Extracted data entries
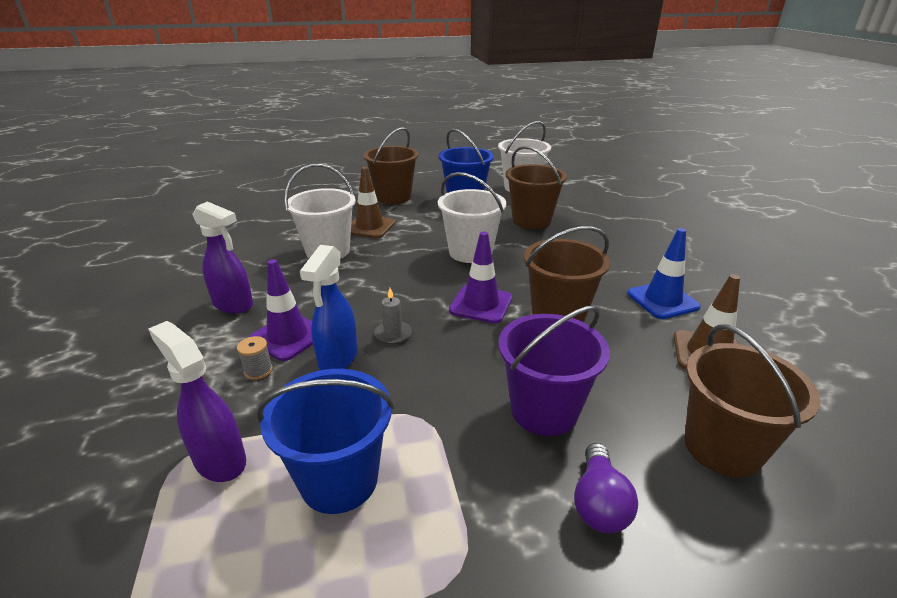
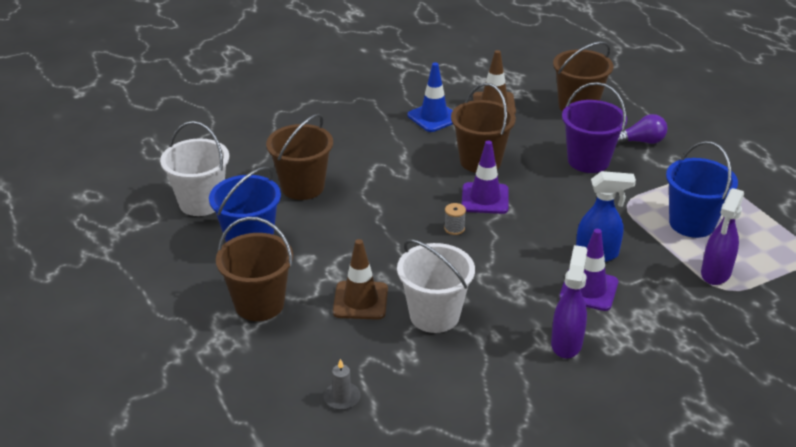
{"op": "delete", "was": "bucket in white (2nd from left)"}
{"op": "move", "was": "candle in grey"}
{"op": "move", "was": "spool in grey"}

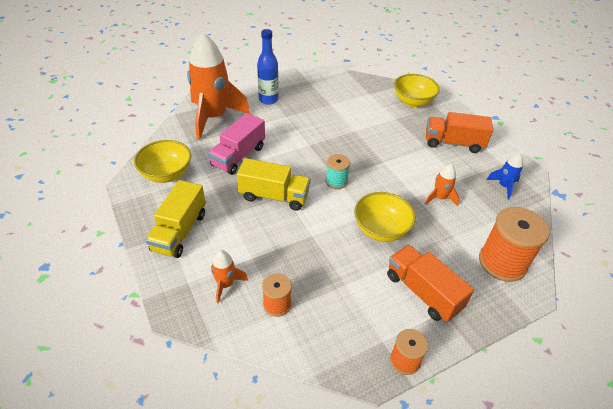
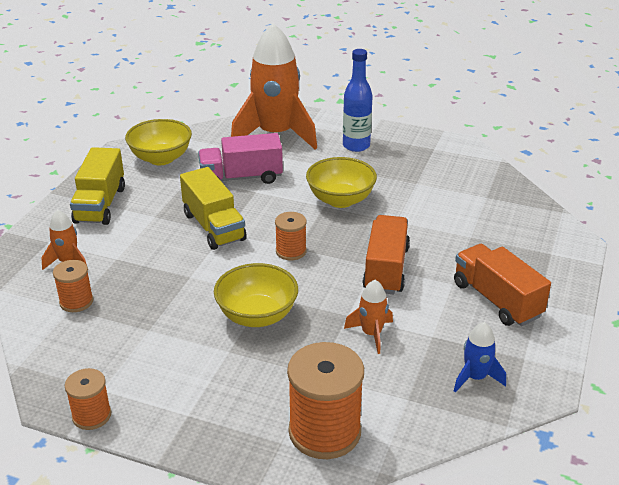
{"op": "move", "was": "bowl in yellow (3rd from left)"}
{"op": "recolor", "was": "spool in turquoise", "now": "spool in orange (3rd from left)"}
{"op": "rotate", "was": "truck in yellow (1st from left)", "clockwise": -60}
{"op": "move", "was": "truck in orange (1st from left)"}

...

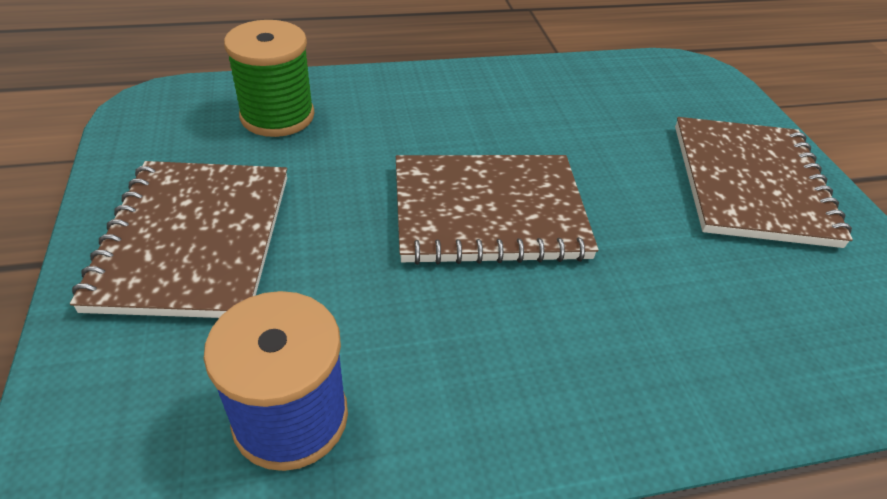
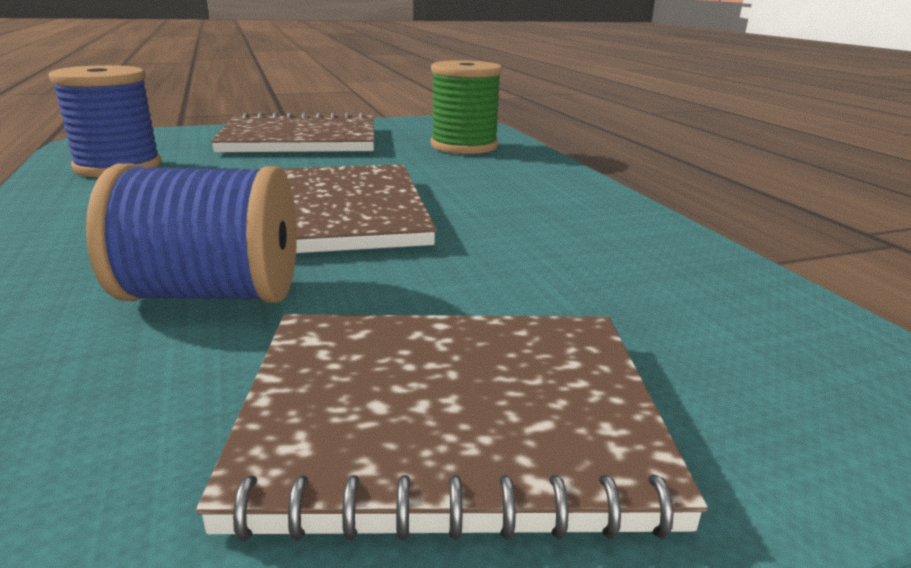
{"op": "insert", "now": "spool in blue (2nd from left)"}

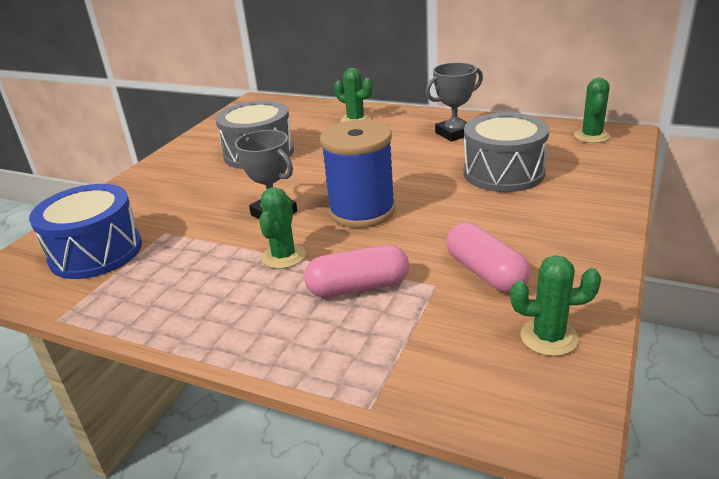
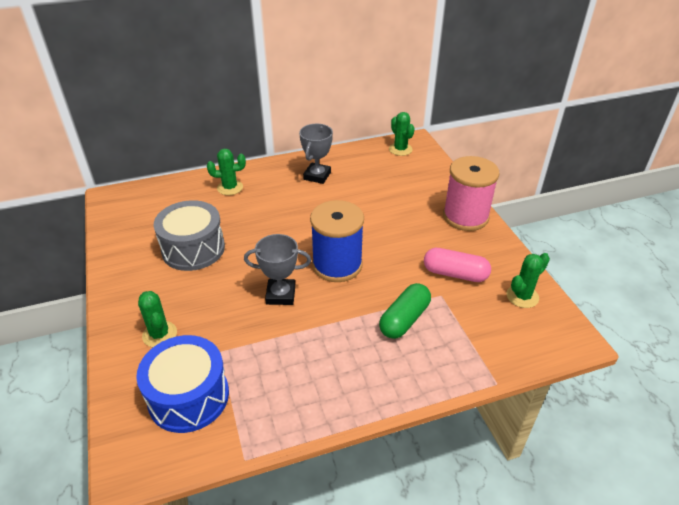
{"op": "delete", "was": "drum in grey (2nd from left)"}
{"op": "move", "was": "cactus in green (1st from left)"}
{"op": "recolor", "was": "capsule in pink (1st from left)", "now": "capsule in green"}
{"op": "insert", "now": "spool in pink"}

Assignment: Excerpt from the records above: set down only the lines from the one that contains "in white (2nd" through the one that contains "in orange (1st", inclusive, word for word. Pictures stay out.

Your solution:
{"op": "delete", "was": "bucket in white (2nd from left)"}
{"op": "move", "was": "candle in grey"}
{"op": "move", "was": "spool in grey"}

{"op": "move", "was": "bowl in yellow (3rd from left)"}
{"op": "recolor", "was": "spool in turquoise", "now": "spool in orange (3rd from left)"}
{"op": "rotate", "was": "truck in yellow (1st from left)", "clockwise": -60}
{"op": "move", "was": "truck in orange (1st from left)"}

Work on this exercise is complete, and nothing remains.